Brief
Please repeat only these lines, exactly: the one containing "613 374 694]" and all that come after it in the material.

Exercise material
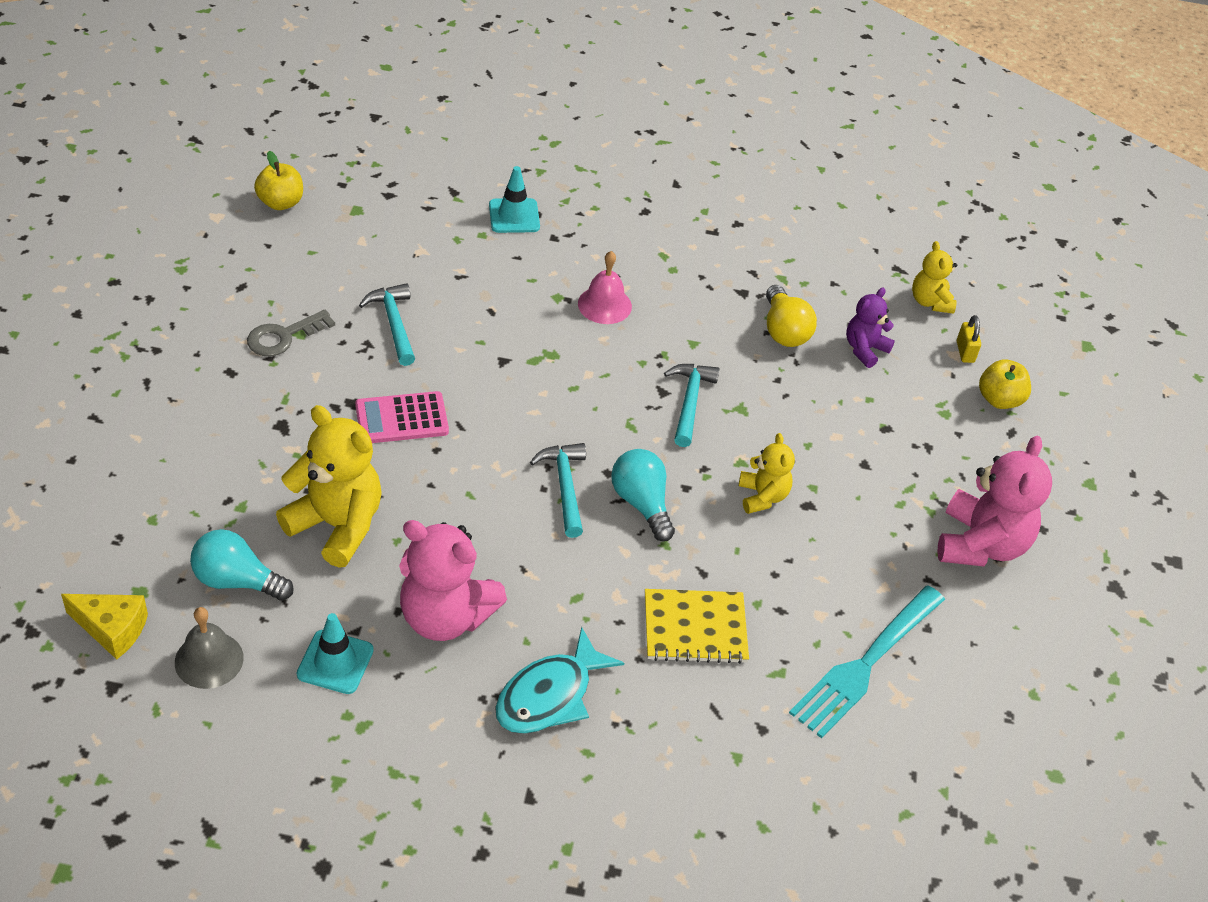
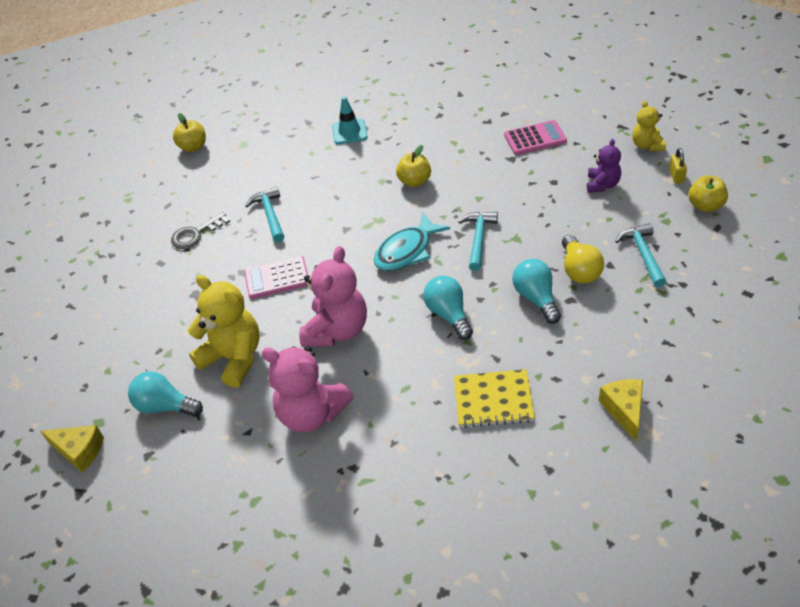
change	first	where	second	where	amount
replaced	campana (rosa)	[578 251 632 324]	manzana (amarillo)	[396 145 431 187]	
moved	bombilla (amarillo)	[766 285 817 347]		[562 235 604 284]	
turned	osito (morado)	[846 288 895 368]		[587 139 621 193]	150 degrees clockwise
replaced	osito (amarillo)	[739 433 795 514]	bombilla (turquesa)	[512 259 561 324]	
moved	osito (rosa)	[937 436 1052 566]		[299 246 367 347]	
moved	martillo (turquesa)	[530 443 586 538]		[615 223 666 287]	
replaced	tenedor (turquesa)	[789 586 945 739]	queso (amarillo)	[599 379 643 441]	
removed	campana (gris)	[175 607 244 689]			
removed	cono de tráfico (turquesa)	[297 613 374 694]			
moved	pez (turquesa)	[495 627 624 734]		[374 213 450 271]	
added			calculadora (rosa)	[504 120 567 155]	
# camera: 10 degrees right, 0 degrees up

Answer to this exercise
removed	cono de tráfico (turquesa)	[297 613 374 694]			
moved	pez (turquesa)	[495 627 624 734]		[374 213 450 271]	
added			calculadora (rosa)	[504 120 567 155]	
# camera: 10 degrees right, 0 degrees up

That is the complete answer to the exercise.